REQUIRED ACTION
What you should give back is a precise copy of the lines below from the one containing "R3: 82k (LINE, VDD) -> none" through the one containing "TP1: none -> test point (LINE)", with no pictures.
--- PROVIDED INFORMATION Enclosed Below ---
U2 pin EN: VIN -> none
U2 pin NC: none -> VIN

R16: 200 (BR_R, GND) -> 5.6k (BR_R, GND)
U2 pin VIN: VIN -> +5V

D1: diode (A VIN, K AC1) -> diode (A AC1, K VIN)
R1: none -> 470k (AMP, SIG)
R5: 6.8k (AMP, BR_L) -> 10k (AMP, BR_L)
--- End of Enclosed PROVIDED INFORMATION ---
--- PROVIDED INFORMATION Enclosed Below ---
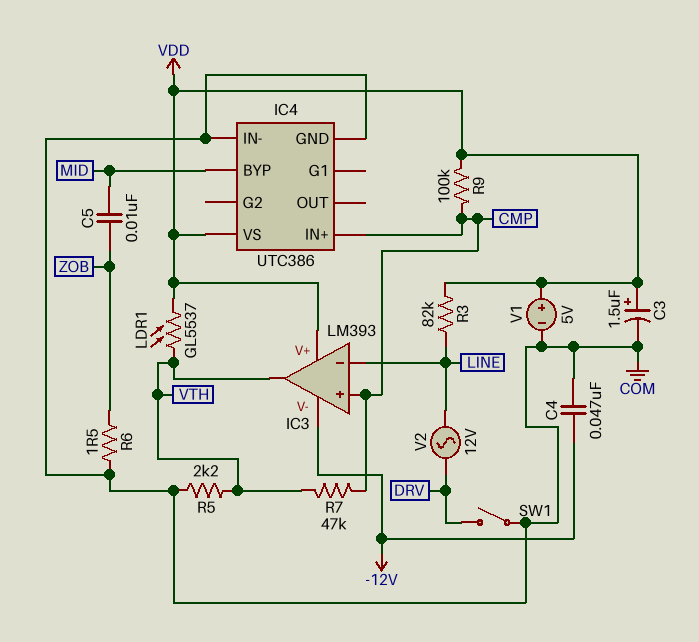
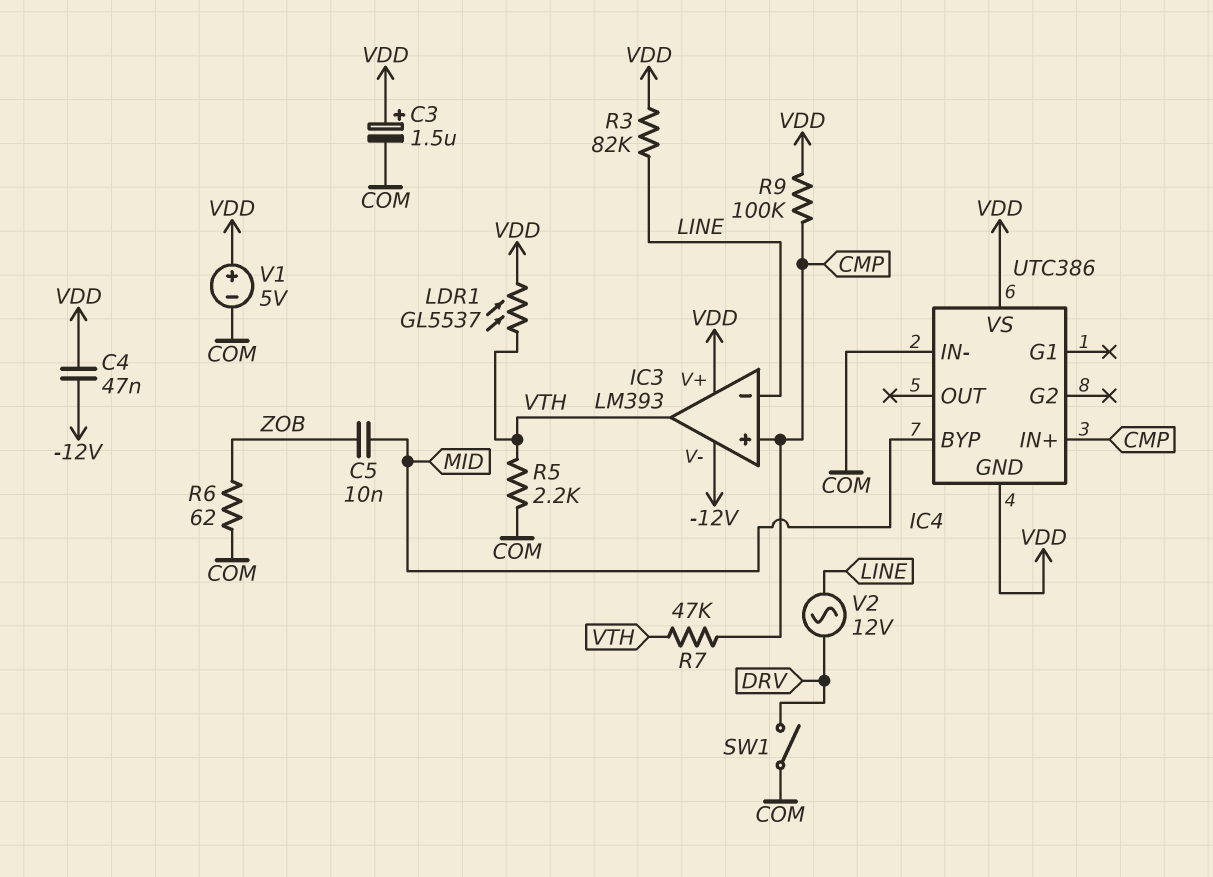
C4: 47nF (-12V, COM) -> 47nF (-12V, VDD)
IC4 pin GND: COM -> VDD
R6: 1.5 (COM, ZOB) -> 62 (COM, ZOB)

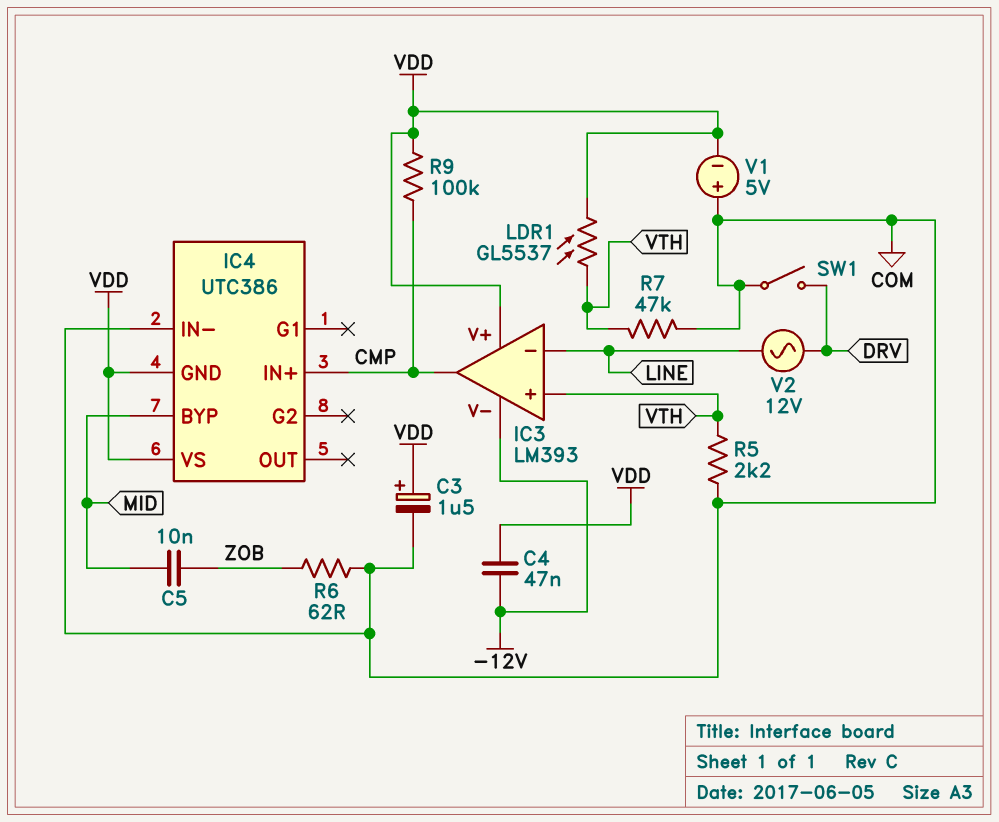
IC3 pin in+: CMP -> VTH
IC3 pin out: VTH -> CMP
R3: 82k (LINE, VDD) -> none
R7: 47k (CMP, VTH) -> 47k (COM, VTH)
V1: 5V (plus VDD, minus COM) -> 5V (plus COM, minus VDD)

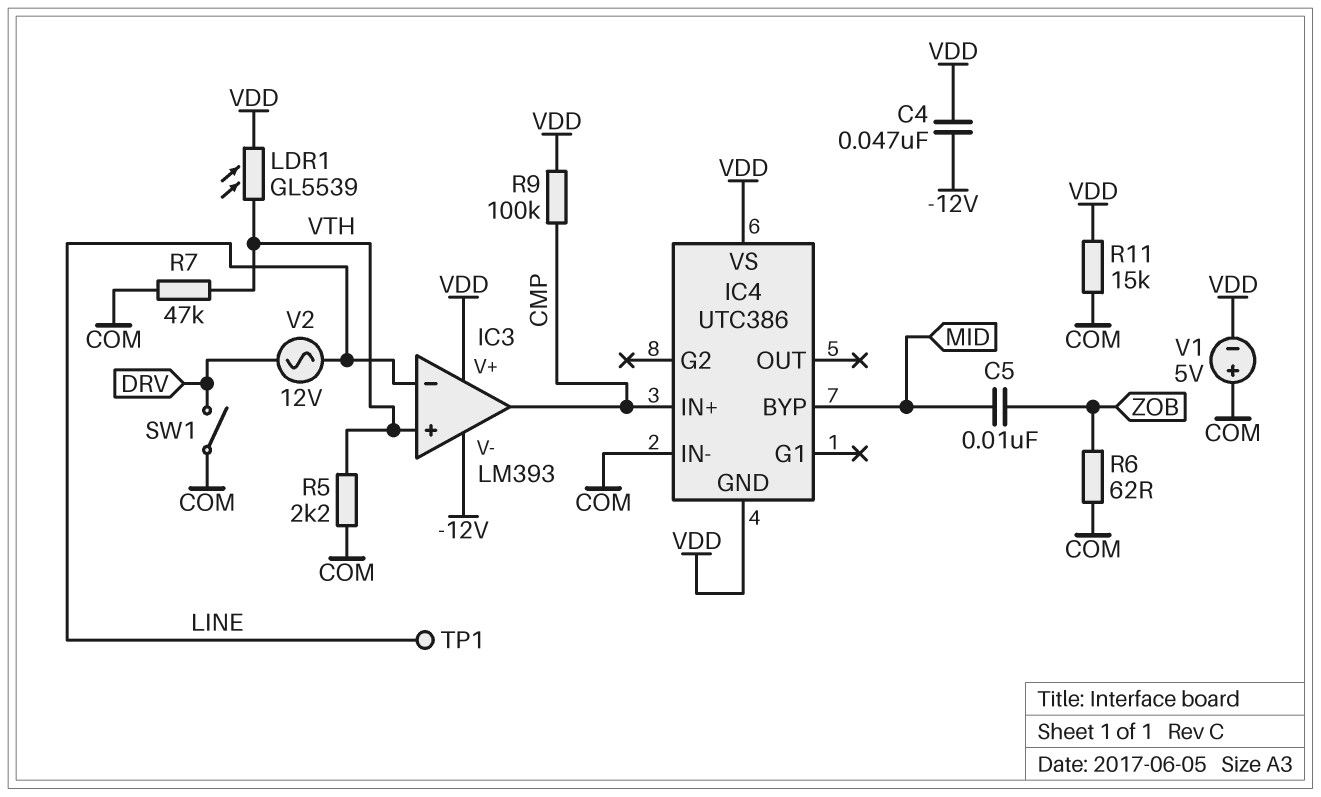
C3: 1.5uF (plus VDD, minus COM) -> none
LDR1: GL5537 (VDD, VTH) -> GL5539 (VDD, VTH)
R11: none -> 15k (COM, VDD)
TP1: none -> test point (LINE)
--- End of Enclosed PROVIDED INFORMATION ---
TASK RESULT
R3: 82k (LINE, VDD) -> none
R7: 47k (CMP, VTH) -> 47k (COM, VTH)
V1: 5V (plus VDD, minus COM) -> 5V (plus COM, minus VDD)

C3: 1.5uF (plus VDD, minus COM) -> none
LDR1: GL5537 (VDD, VTH) -> GL5539 (VDD, VTH)
R11: none -> 15k (COM, VDD)
TP1: none -> test point (LINE)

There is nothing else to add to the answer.